┌─ Record excerpts

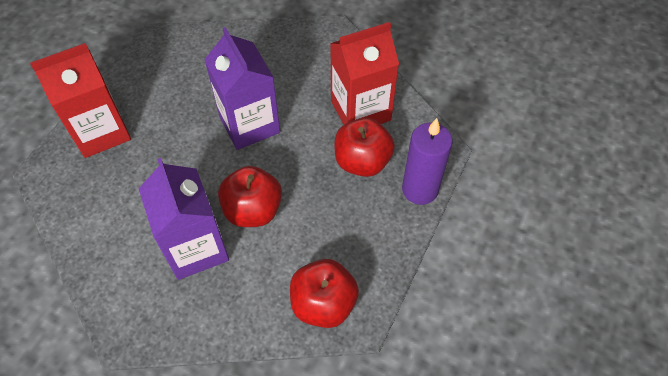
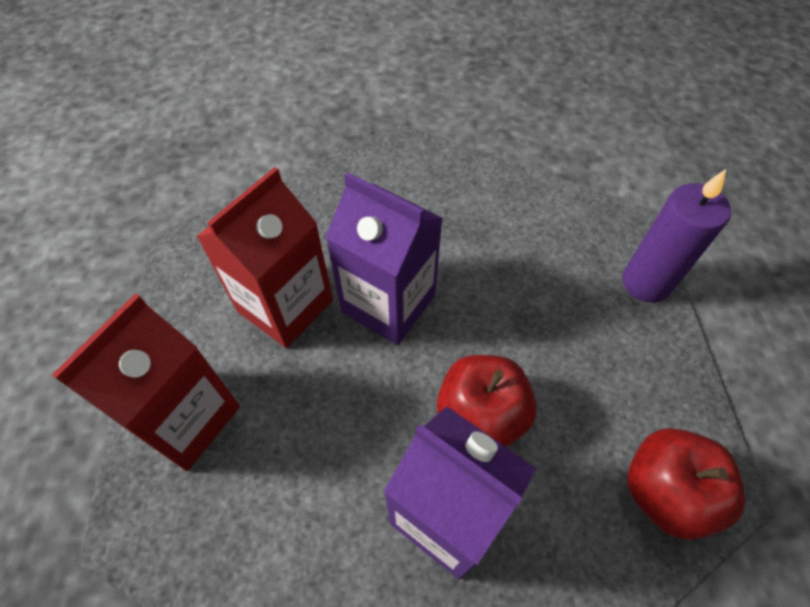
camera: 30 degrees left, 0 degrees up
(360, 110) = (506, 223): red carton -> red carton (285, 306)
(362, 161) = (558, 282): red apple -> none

└─
┌─ Record excerpts

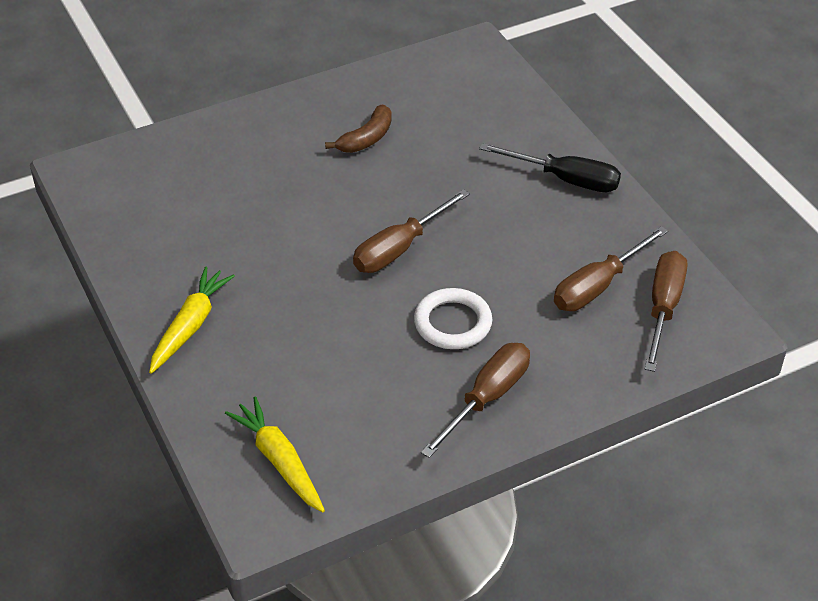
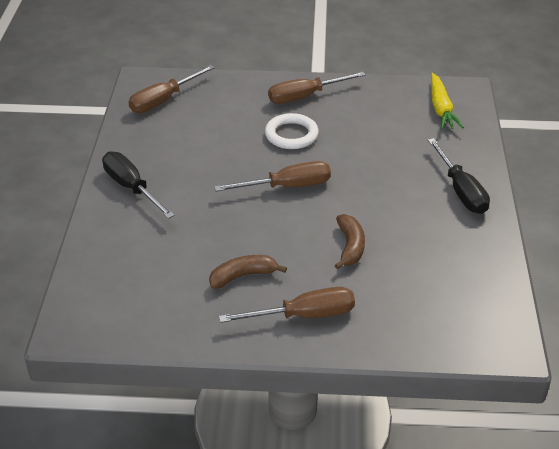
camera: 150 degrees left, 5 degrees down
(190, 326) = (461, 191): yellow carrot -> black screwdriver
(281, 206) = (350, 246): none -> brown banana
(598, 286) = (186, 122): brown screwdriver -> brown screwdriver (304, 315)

└─
┌─ Record excerpts

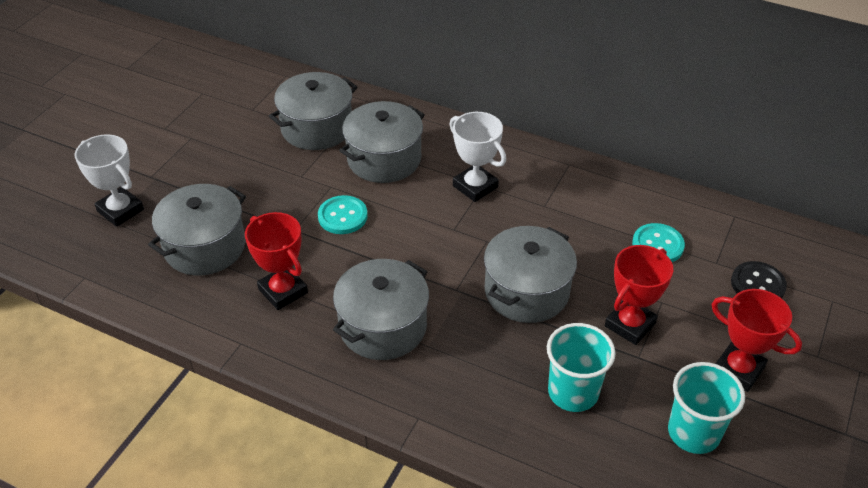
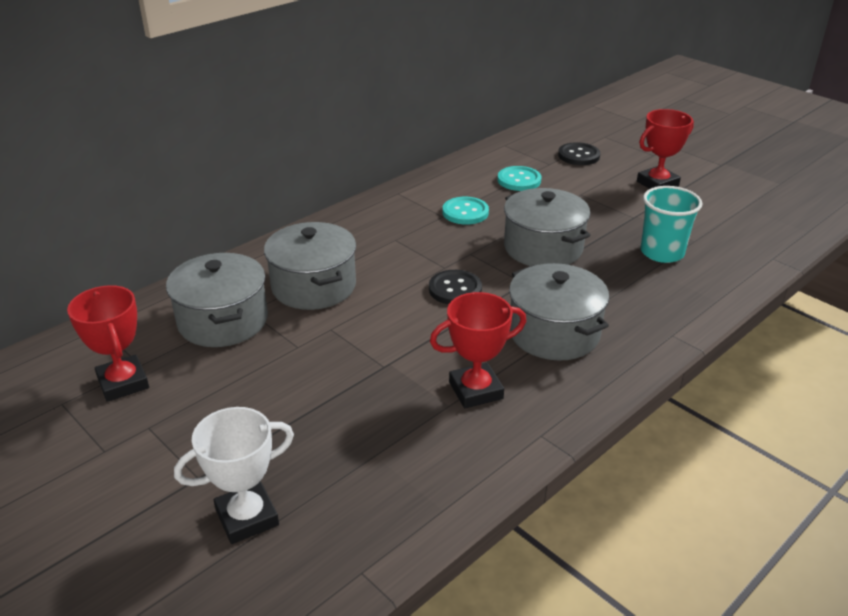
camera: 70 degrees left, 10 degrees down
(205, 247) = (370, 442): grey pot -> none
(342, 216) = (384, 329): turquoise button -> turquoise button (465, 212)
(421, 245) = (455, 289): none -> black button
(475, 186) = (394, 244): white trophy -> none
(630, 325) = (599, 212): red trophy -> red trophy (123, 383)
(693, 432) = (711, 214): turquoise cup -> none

└─

Repeat exactly the lines of the listing above, from the one with "(630, 325) = (599, 212): red" down to the one with "(693, 432) = (711, 214): turquoise"; both of those lines belong in the range.

(630, 325) = (599, 212): red trophy -> red trophy (123, 383)
(693, 432) = (711, 214): turquoise cup -> none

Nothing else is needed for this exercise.